*TASK OBJECTIVE*.
Give the lines below again, exactly as they stand, and leave out the images.
(Beginning of MATERIAL PROVIDED)
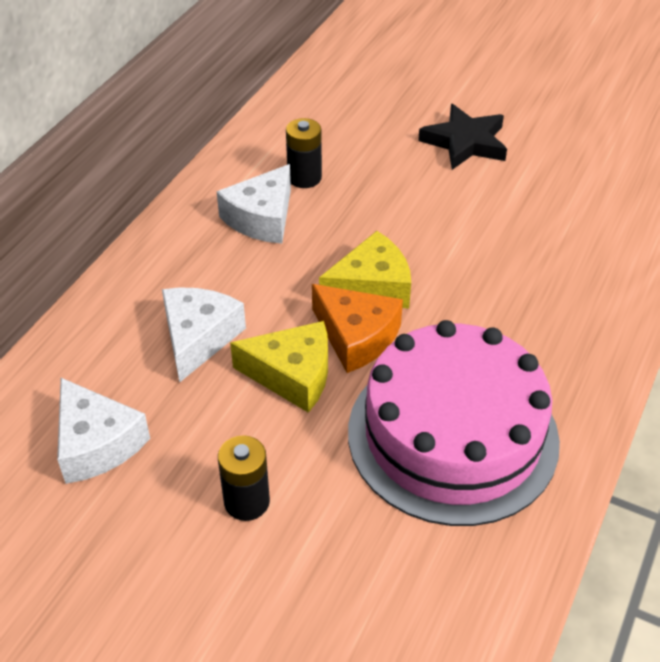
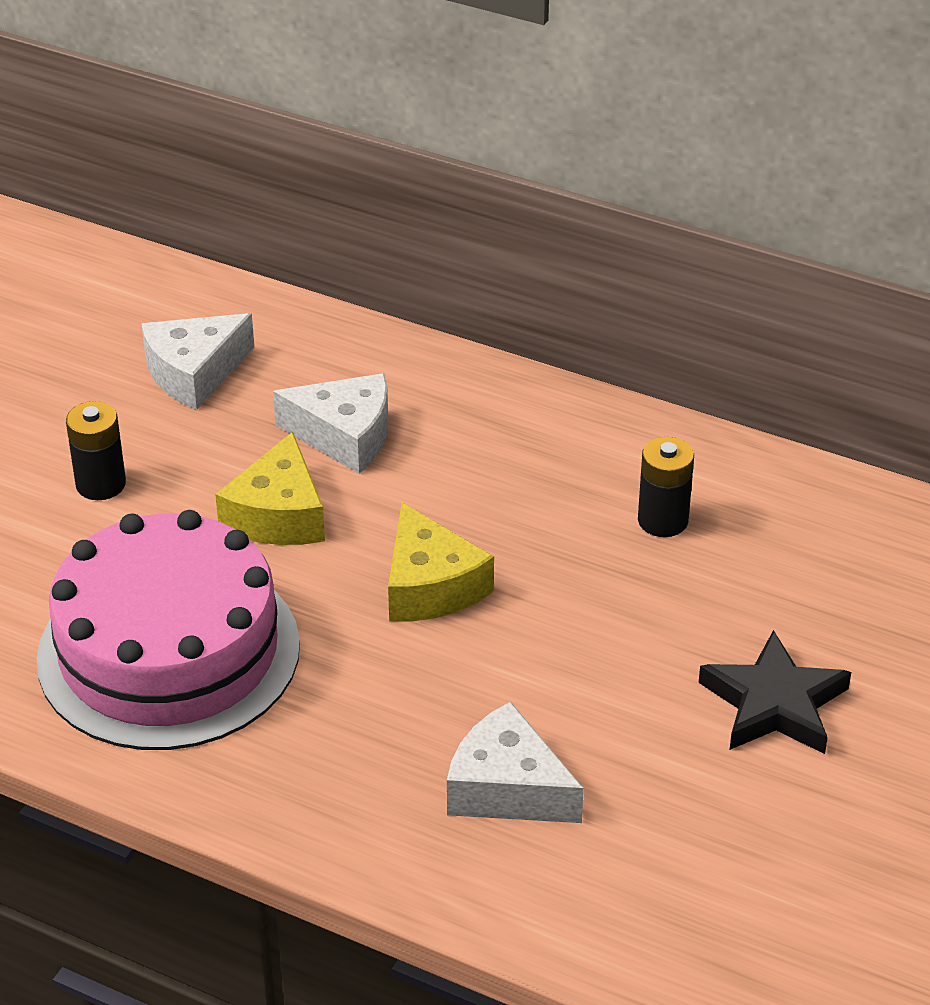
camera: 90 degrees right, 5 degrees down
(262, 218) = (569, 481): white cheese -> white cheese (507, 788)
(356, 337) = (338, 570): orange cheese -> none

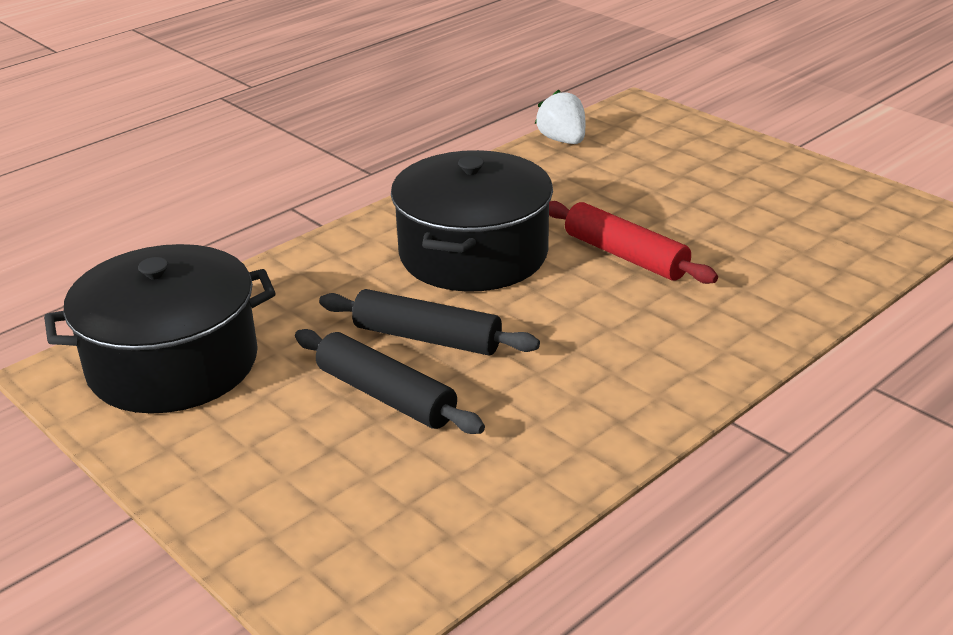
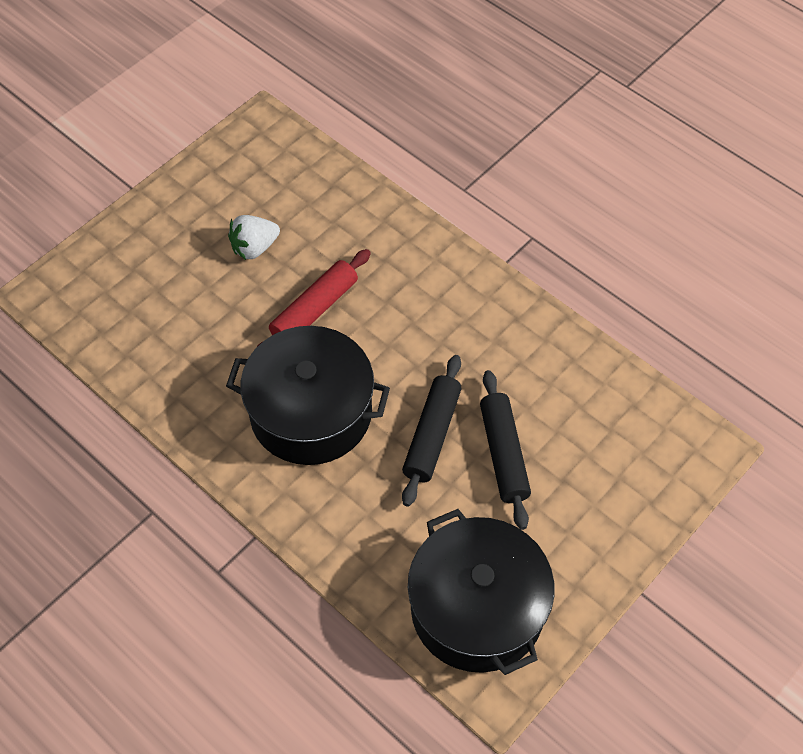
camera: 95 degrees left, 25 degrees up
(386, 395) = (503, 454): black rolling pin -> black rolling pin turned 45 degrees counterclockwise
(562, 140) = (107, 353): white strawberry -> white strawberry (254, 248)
(End of MATERIAL PROVIDED)
*SOLUTION FOR THIS TASK*.
camera: 90 degrees right, 5 degrees down
(262, 218) = (569, 481): white cheese -> white cheese (507, 788)
(356, 337) = (338, 570): orange cheese -> none

camera: 95 degrees left, 25 degrees up
(386, 395) = (503, 454): black rolling pin -> black rolling pin turned 45 degrees counterclockwise
(562, 140) = (107, 353): white strawberry -> white strawberry (254, 248)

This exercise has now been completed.